• What you are asked to do
Each record here should be printed again exactly; please leave its pictures out.

-- Exercise data follows --

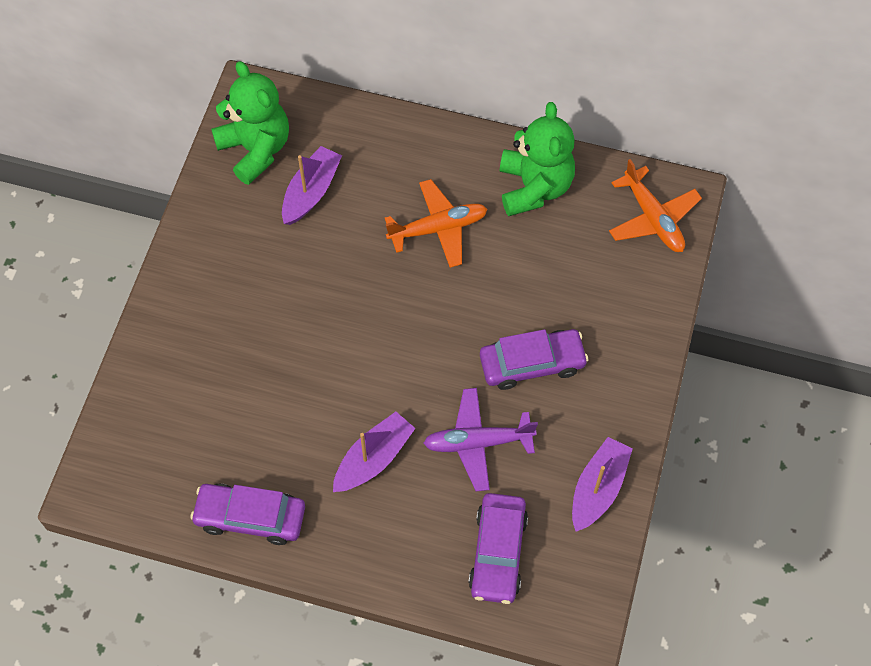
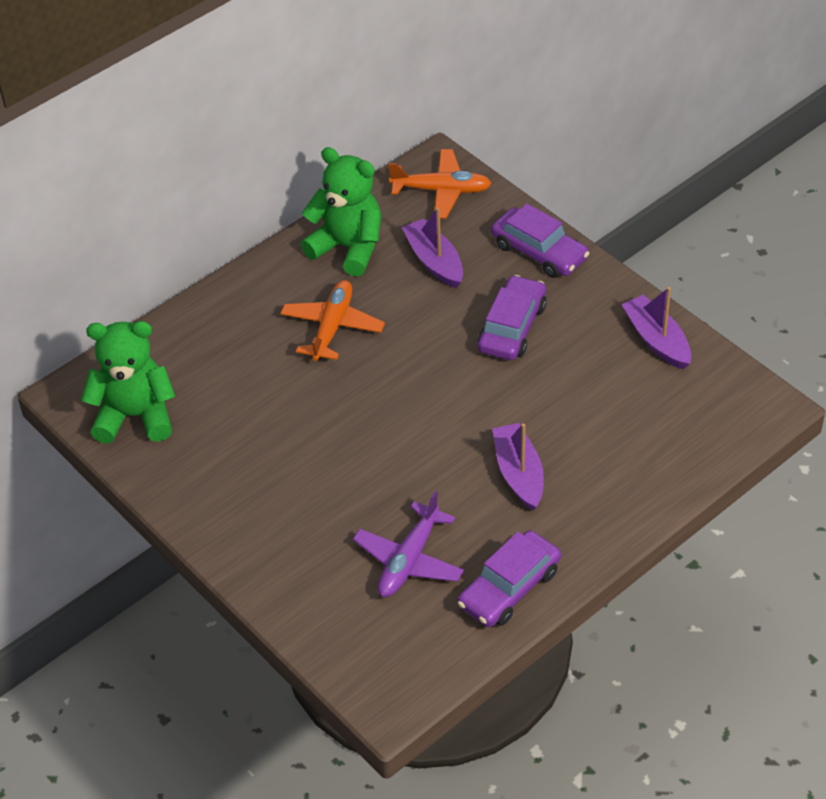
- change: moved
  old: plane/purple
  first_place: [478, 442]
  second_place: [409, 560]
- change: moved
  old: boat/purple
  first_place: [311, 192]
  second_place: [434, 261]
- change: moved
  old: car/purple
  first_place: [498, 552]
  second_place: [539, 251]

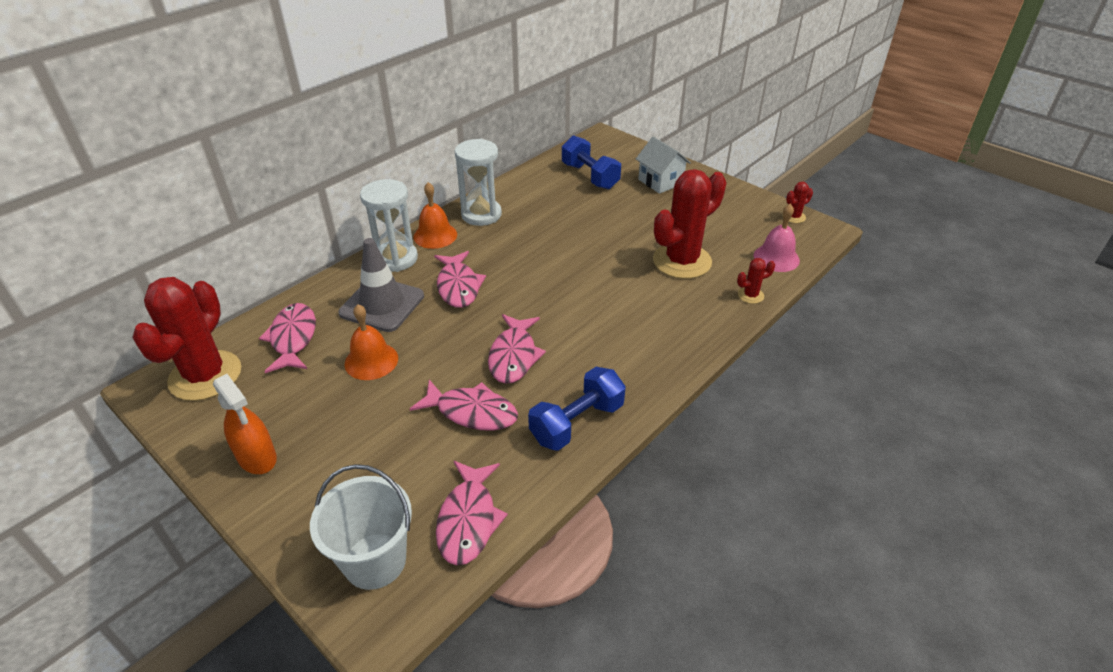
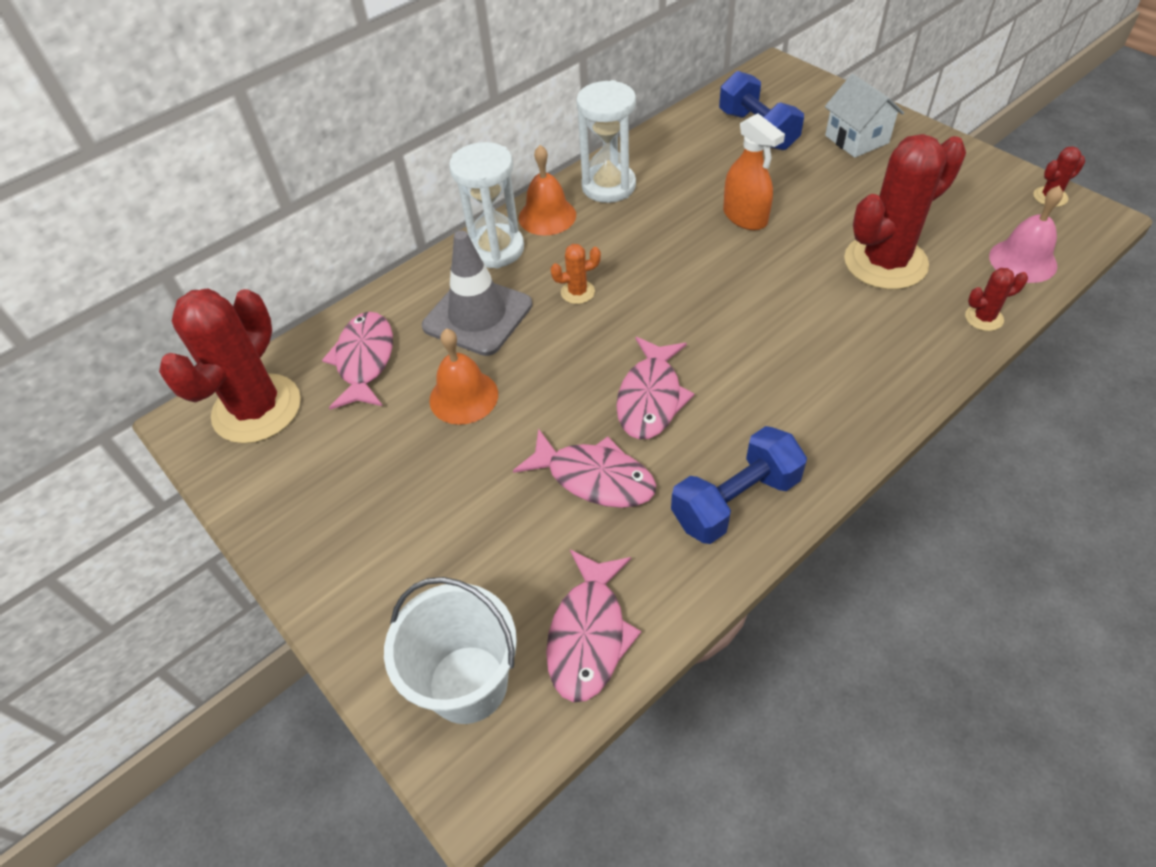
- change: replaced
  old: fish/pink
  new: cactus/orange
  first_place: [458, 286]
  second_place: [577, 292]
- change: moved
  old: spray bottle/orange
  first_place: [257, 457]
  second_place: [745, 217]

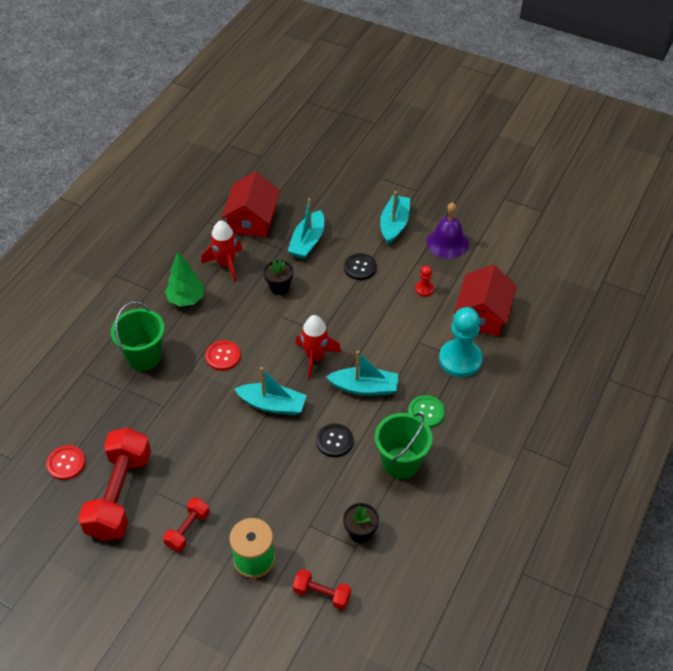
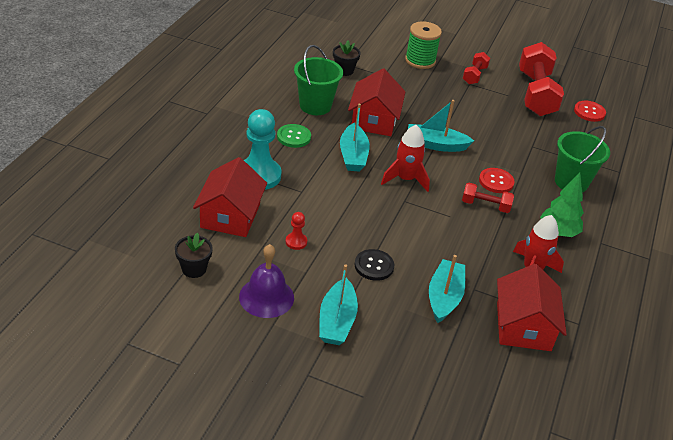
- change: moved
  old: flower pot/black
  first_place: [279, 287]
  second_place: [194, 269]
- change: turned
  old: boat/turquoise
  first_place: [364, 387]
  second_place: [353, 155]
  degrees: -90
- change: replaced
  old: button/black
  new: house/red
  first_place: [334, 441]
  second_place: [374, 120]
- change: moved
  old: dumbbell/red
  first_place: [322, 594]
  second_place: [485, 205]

-- Exercise data concluded --

• Reply to the exercise
- change: moved
  old: plane/purple
  first_place: [478, 442]
  second_place: [409, 560]
- change: moved
  old: boat/purple
  first_place: [311, 192]
  second_place: [434, 261]
- change: moved
  old: car/purple
  first_place: [498, 552]
  second_place: [539, 251]

- change: replaced
  old: fish/pink
  new: cactus/orange
  first_place: [458, 286]
  second_place: [577, 292]
- change: moved
  old: spray bottle/orange
  first_place: [257, 457]
  second_place: [745, 217]

- change: moved
  old: flower pot/black
  first_place: [279, 287]
  second_place: [194, 269]
- change: turned
  old: boat/turquoise
  first_place: [364, 387]
  second_place: [353, 155]
  degrees: -90
- change: replaced
  old: button/black
  new: house/red
  first_place: [334, 441]
  second_place: [374, 120]
- change: moved
  old: dumbbell/red
  first_place: [322, 594]
  second_place: [485, 205]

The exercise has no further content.